THE RECORDS

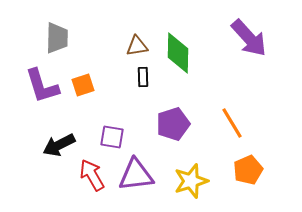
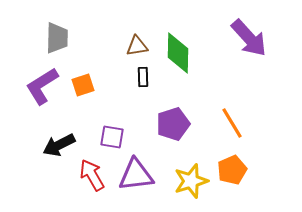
purple L-shape: rotated 75 degrees clockwise
orange pentagon: moved 16 px left
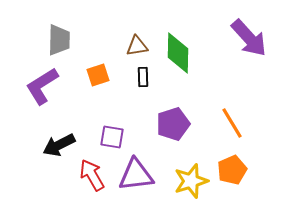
gray trapezoid: moved 2 px right, 2 px down
orange square: moved 15 px right, 10 px up
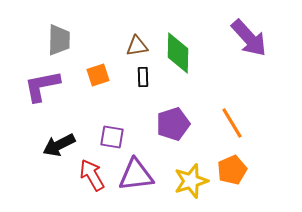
purple L-shape: rotated 21 degrees clockwise
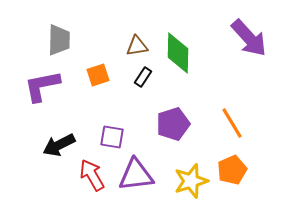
black rectangle: rotated 36 degrees clockwise
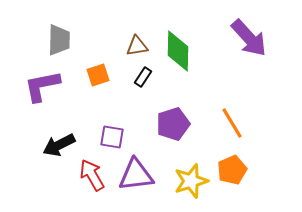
green diamond: moved 2 px up
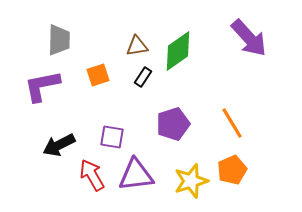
green diamond: rotated 54 degrees clockwise
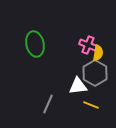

YOUR TASK
Please format every line of this listing as a JSON list of strings, one string per line, skipping blank lines and leaving the pictures out.

CORRECT RESULT
[
  "purple L-shape: rotated 75 degrees clockwise",
  "orange pentagon: moved 16 px left",
  "gray trapezoid: moved 2 px right, 2 px down",
  "orange square: moved 15 px right, 10 px up",
  "purple L-shape: rotated 21 degrees clockwise",
  "black rectangle: rotated 36 degrees clockwise",
  "green diamond: moved 2 px up",
  "green diamond: rotated 54 degrees clockwise"
]